▶ Records to process
BEGIN

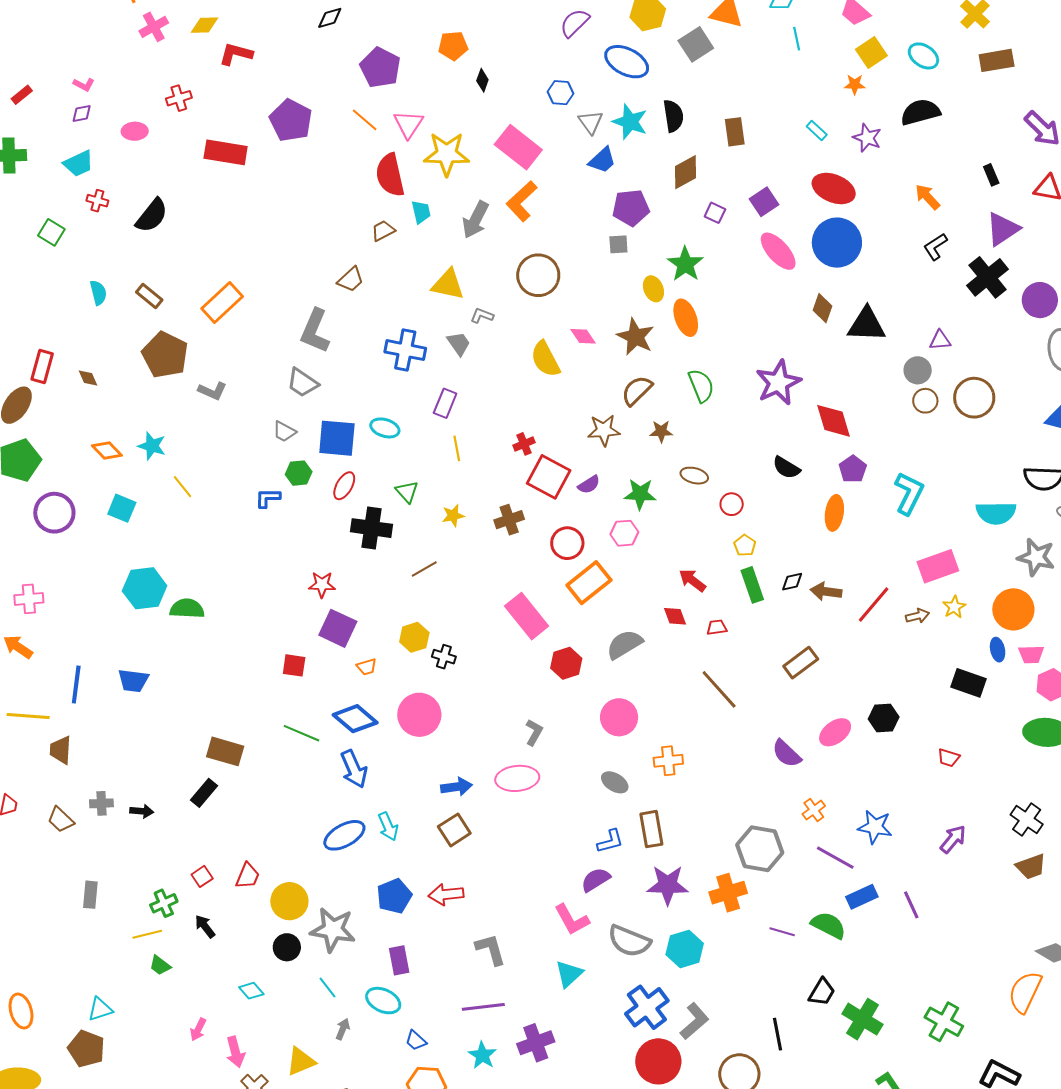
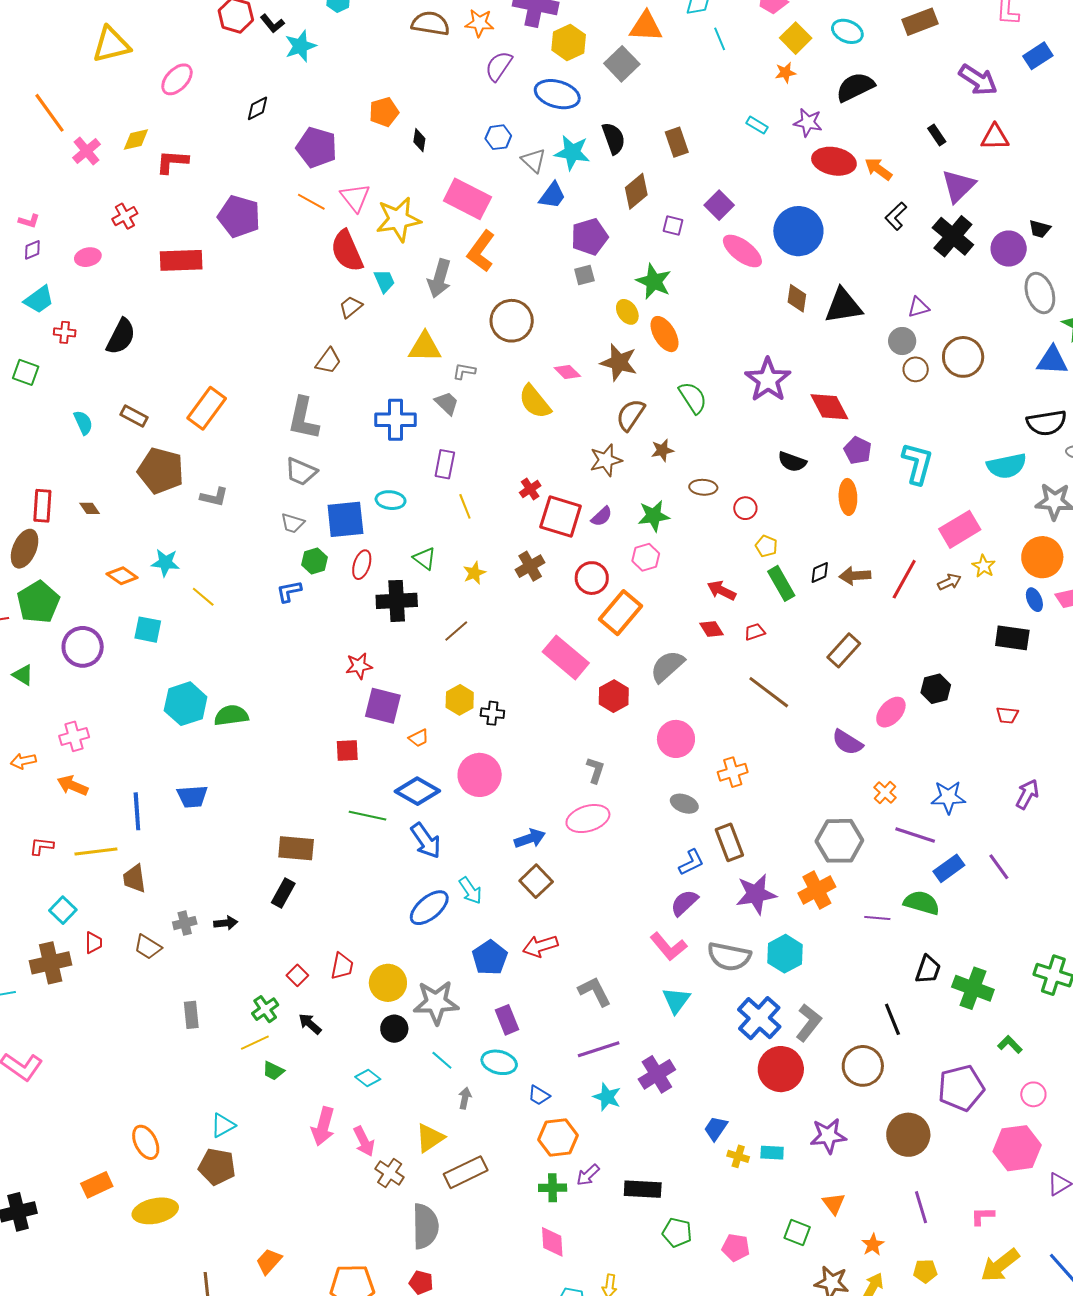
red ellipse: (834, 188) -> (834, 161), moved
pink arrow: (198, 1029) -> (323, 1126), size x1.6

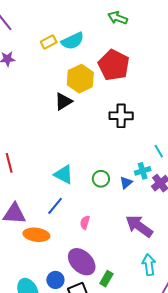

END
BEGIN

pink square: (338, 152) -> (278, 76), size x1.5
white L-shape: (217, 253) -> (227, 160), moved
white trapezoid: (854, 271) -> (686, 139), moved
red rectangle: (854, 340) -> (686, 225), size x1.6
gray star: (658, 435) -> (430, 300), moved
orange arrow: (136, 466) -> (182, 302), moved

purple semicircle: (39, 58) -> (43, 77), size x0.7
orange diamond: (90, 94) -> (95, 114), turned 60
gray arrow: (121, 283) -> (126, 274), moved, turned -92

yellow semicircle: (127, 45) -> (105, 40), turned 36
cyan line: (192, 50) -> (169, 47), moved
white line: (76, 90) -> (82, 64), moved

END

▶ Instructions to follow
Above this instruction are the records; retype exactly the lines from the one containing "purple semicircle: (39, 58)" up to and including the one containing "white line: (76, 90) -> (82, 64), moved".

▶ Result
purple semicircle: (39, 58) -> (43, 77), size x0.7
orange diamond: (90, 94) -> (95, 114), turned 60
gray arrow: (121, 283) -> (126, 274), moved, turned -92

yellow semicircle: (127, 45) -> (105, 40), turned 36
cyan line: (192, 50) -> (169, 47), moved
white line: (76, 90) -> (82, 64), moved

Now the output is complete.